__TASK ITEM__: Without changing a word, repeat the data, and include no pictures.

[[ DATA FOR ANALYSIS, beginning ]]

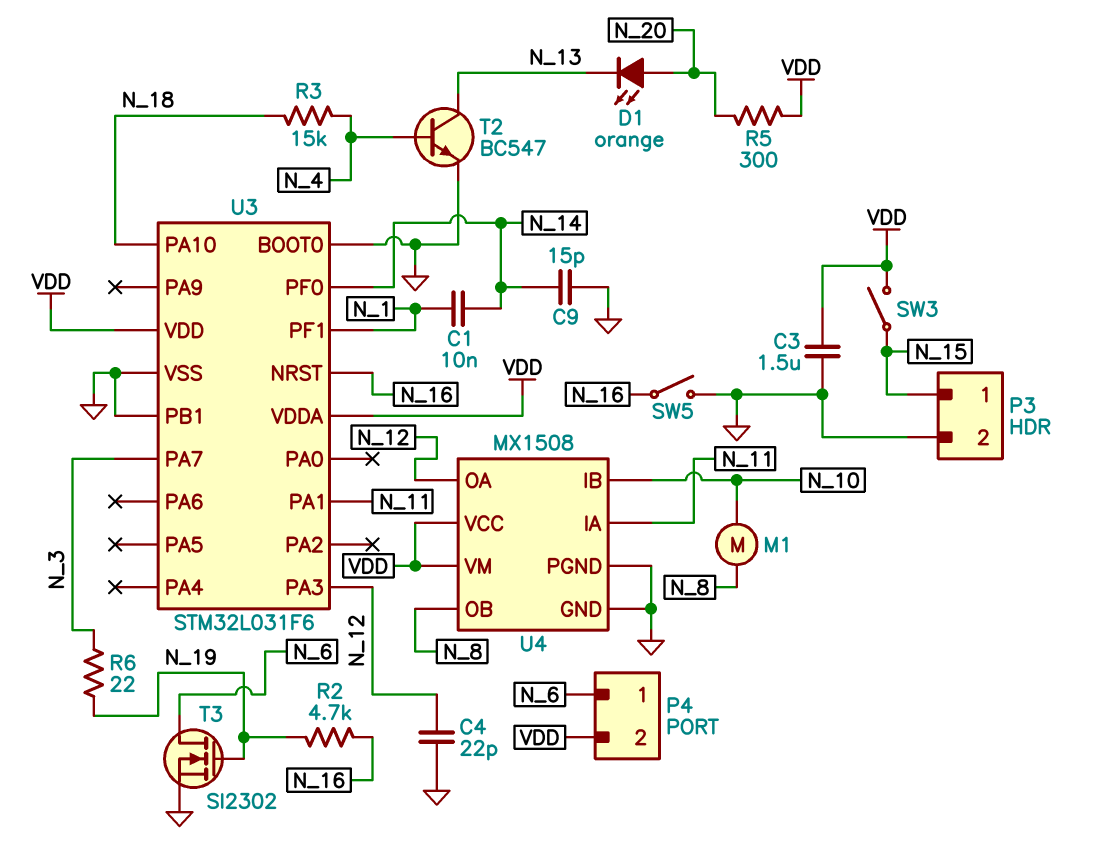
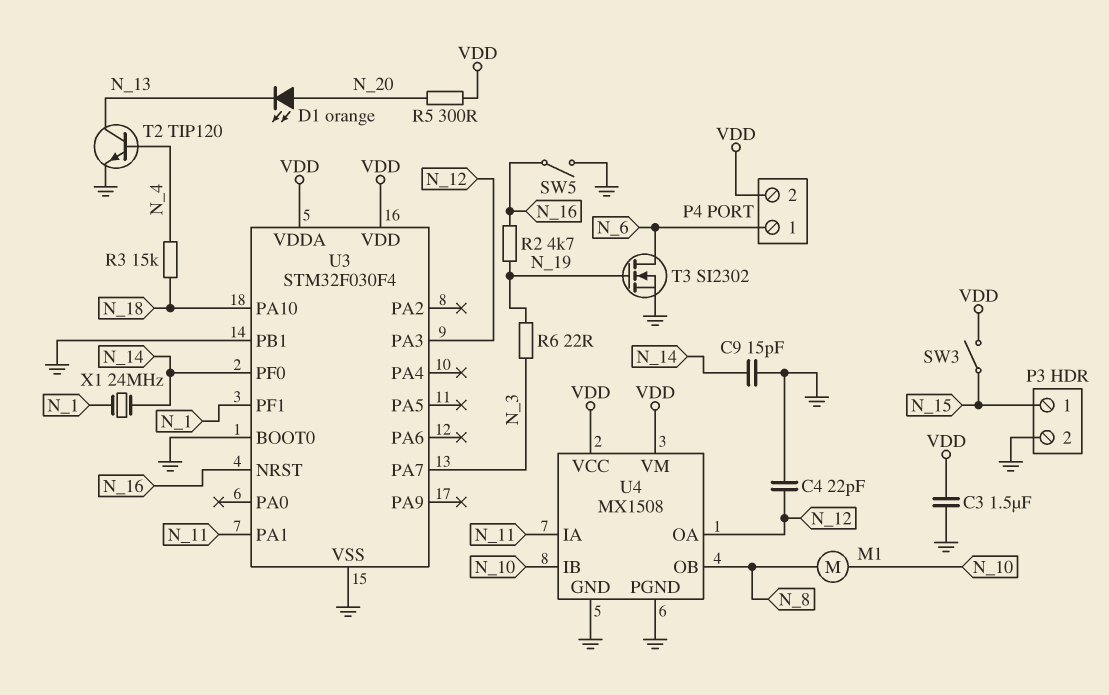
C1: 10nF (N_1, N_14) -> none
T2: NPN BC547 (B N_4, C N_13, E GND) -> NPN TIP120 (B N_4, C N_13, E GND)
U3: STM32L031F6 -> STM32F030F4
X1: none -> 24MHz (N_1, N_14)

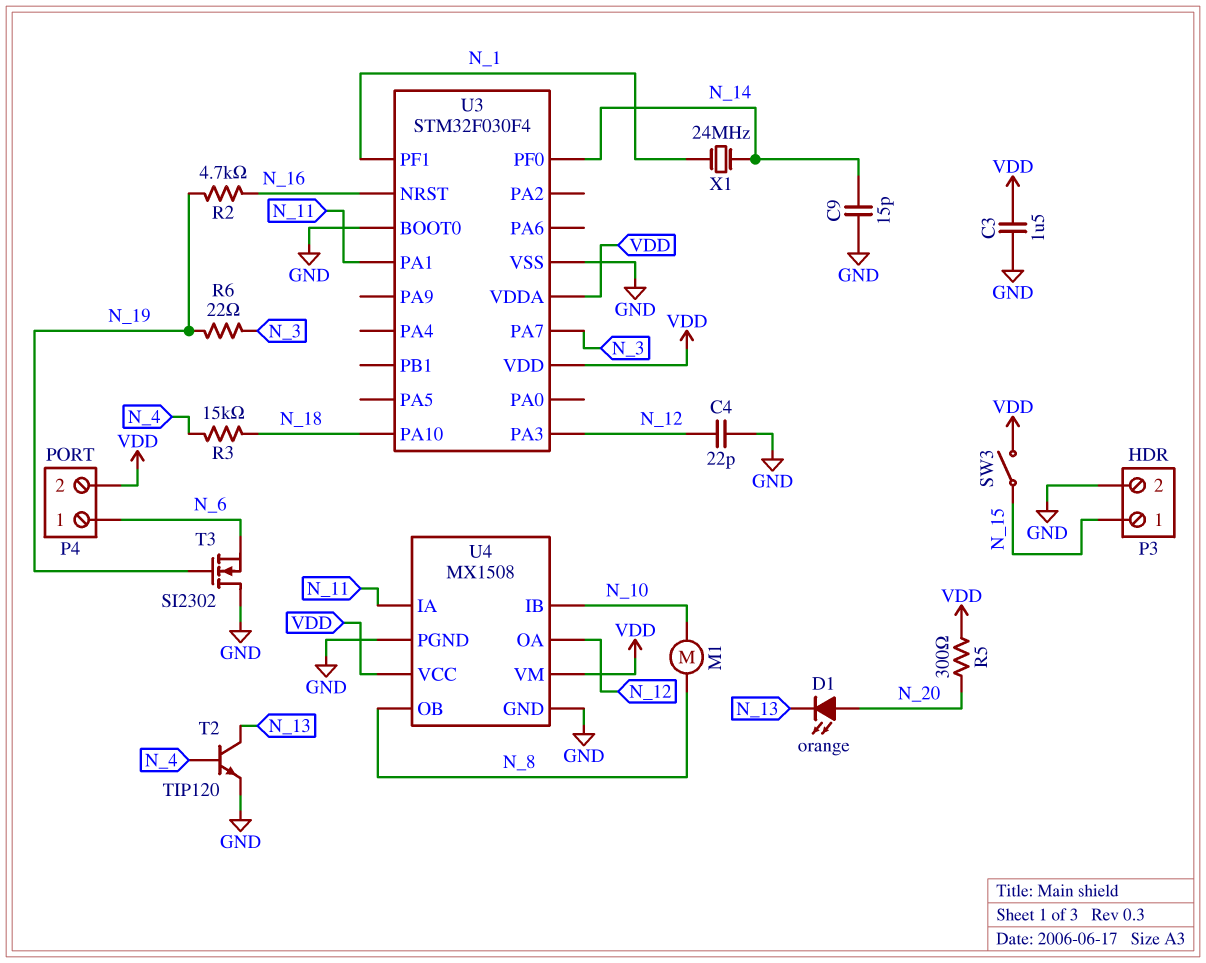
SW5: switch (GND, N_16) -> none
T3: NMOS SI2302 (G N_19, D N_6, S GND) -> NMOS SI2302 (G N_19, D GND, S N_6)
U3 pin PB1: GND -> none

[[ DATA FOR ANALYSIS, end ]]

__EXPECTED OUTPUT__:
C1: 10nF (N_1, N_14) -> none
T2: NPN BC547 (B N_4, C N_13, E GND) -> NPN TIP120 (B N_4, C N_13, E GND)
U3: STM32L031F6 -> STM32F030F4
X1: none -> 24MHz (N_1, N_14)

SW5: switch (GND, N_16) -> none
T3: NMOS SI2302 (G N_19, D N_6, S GND) -> NMOS SI2302 (G N_19, D GND, S N_6)
U3 pin PB1: GND -> none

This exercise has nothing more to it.